Exercise instructions:
Please copy each line of the listing that includes the string "morado".

Provided data:

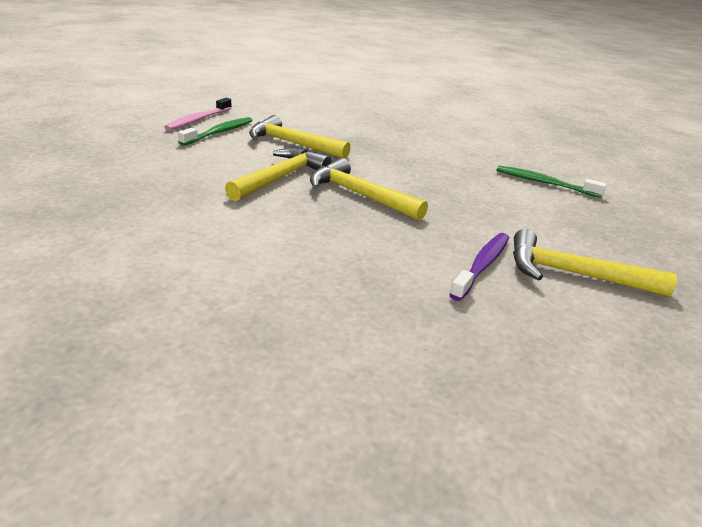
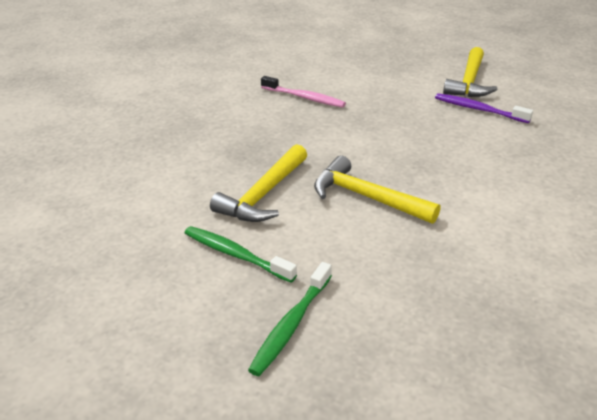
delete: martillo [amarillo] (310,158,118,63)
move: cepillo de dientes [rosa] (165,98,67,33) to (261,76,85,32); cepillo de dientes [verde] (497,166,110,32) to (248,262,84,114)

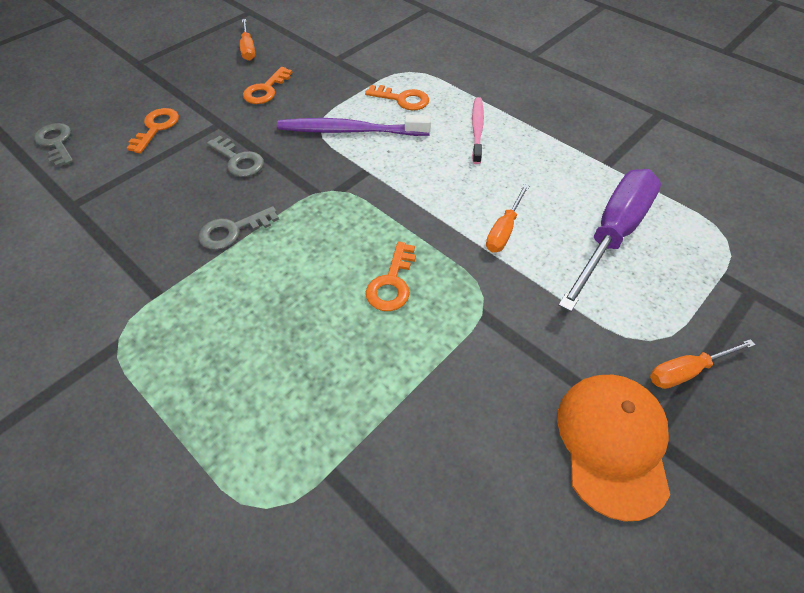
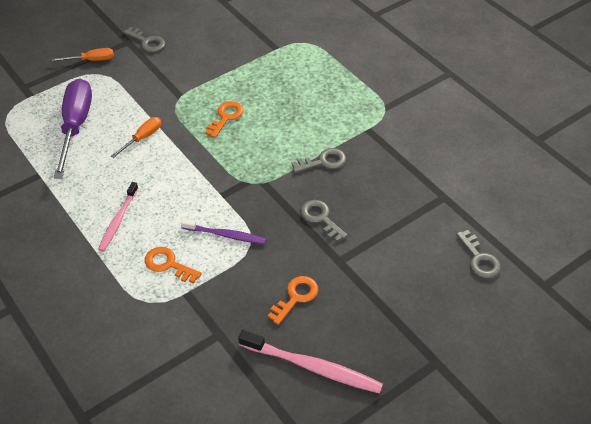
delete: llave [naranja] (127,108,52,45)
replace: destornillador [naranja] (240,19,15,42) to cepillo de dientes [rosa] (238,330,145,64); gorra [naranja] (557,375,113,147) to llave [gris] (123,27,42,25)
rotate: destornillador [morado] (558,169,103,143) = (54,78,38,100) 135 degrees clockwise
resize: cepillo de dientes [morado] (277,115,154,21) = (181,219,85,25) x0.65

Exercise output:
rotate: destornillador [morado] (558,169,103,143) = (54,78,38,100) 135 degrees clockwise
resize: cepillo de dientes [morado] (277,115,154,21) = (181,219,85,25) x0.65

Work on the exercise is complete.